What you will do — From the first line of the records below, transcribe each line exactly up to and including the one with "(277, 395) = (501, 412): black"; pictures stay out.

Data records —
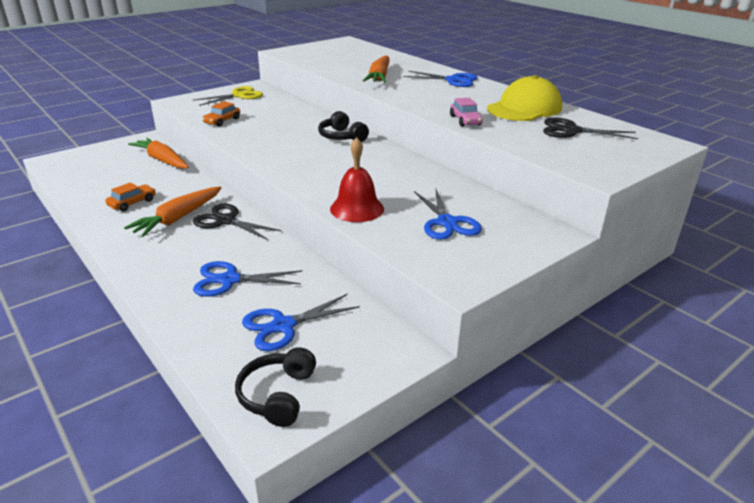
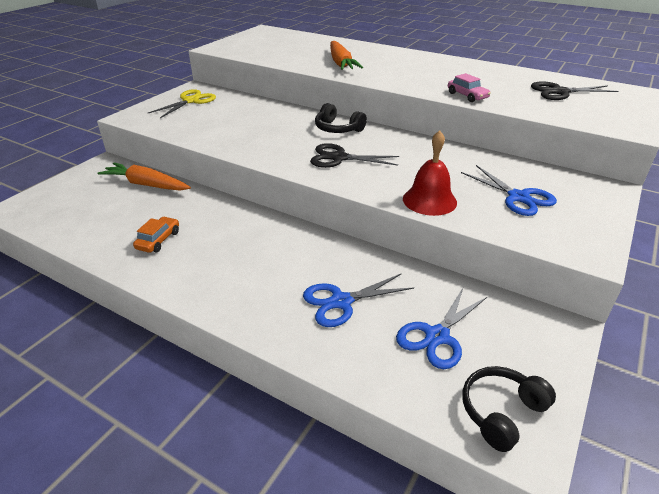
camera: 20 degrees left, 5 degrees up
(178, 218) = (225, 246): orange carrot -> none
(222, 121) = (202, 131): orange car -> none
(226, 220) = (276, 238): black scissors -> black scissors (339, 158)
(277, 395) = (501, 412): black headphones -> black headphones turned 60 degrees clockwise
(453, 80) = (408, 58): blue scissors -> none
(524, 108) = (499, 77): yellow cap -> none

Answer to this exercise —
camera: 20 degrees left, 5 degrees up
(178, 218) = (225, 246): orange carrot -> none
(222, 121) = (202, 131): orange car -> none
(226, 220) = (276, 238): black scissors -> black scissors (339, 158)
(277, 395) = (501, 412): black headphones -> black headphones turned 60 degrees clockwise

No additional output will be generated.